» What the exercise asks: Please print exactly the lines running from the one that contains "boiler: (419, 270)" to the end of the data, with both lines included.

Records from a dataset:
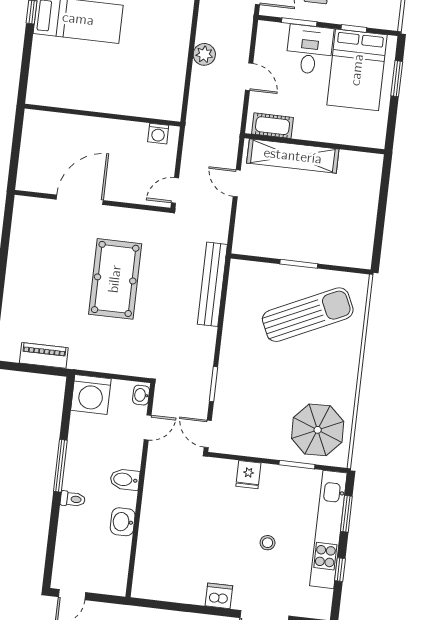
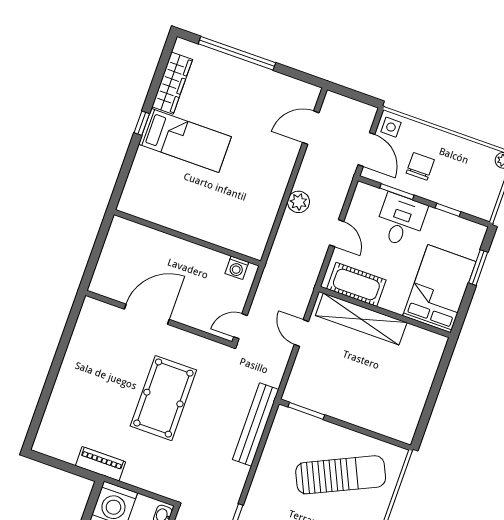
bed: (357, 70) -> (439, 289), moved, turned 180
cot: (273, 126) -> (356, 284), width x1.37, depth x1.34
window: (299, 264) -> (306, 411), moved
piano: (44, 355) -> (101, 464), moved

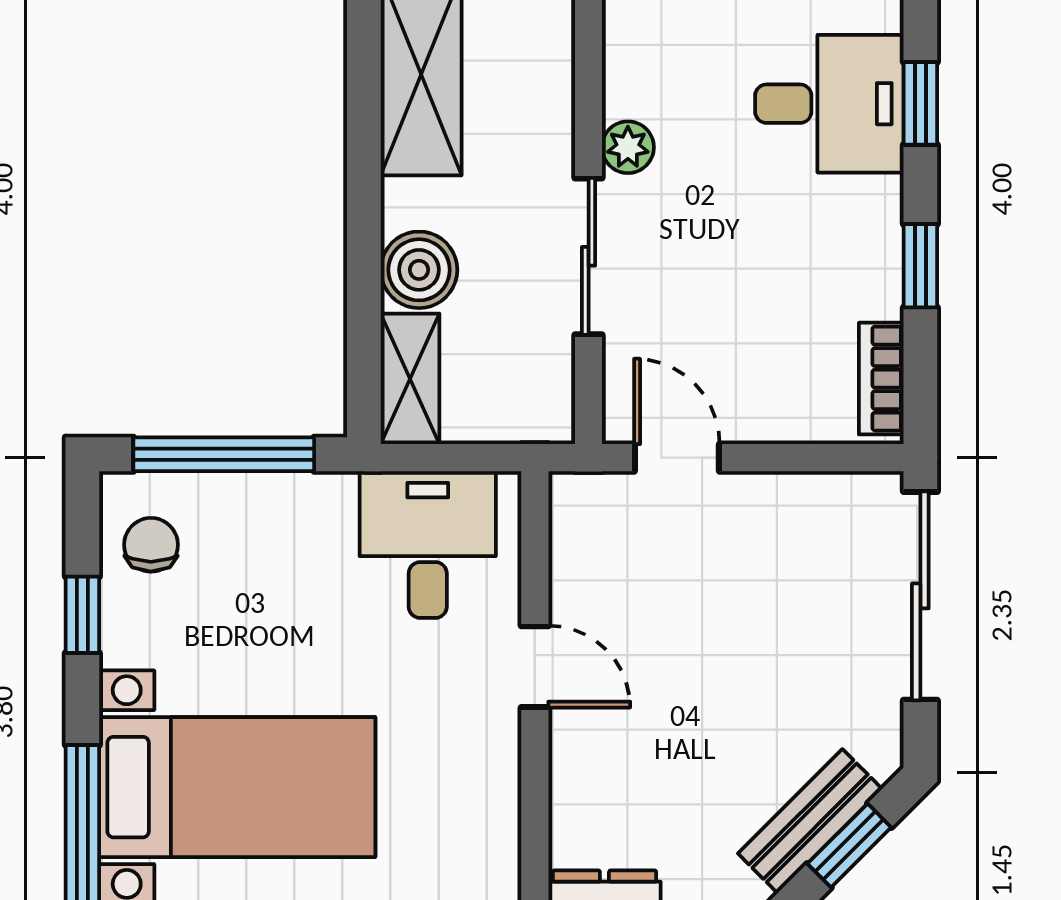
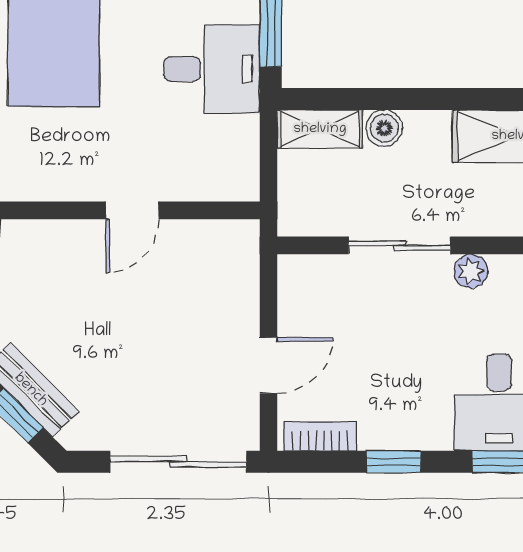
boiler: (419, 270) -> (384, 128), width x0.73, depth x0.73
door: (677, 458) -> (268, 365), moved
desk: (428, 544) -> (212, 69), moved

» Result of this exercise:
boiler: (419, 270) -> (384, 128), width x0.73, depth x0.73
door: (677, 458) -> (268, 365), moved
desk: (428, 544) -> (212, 69), moved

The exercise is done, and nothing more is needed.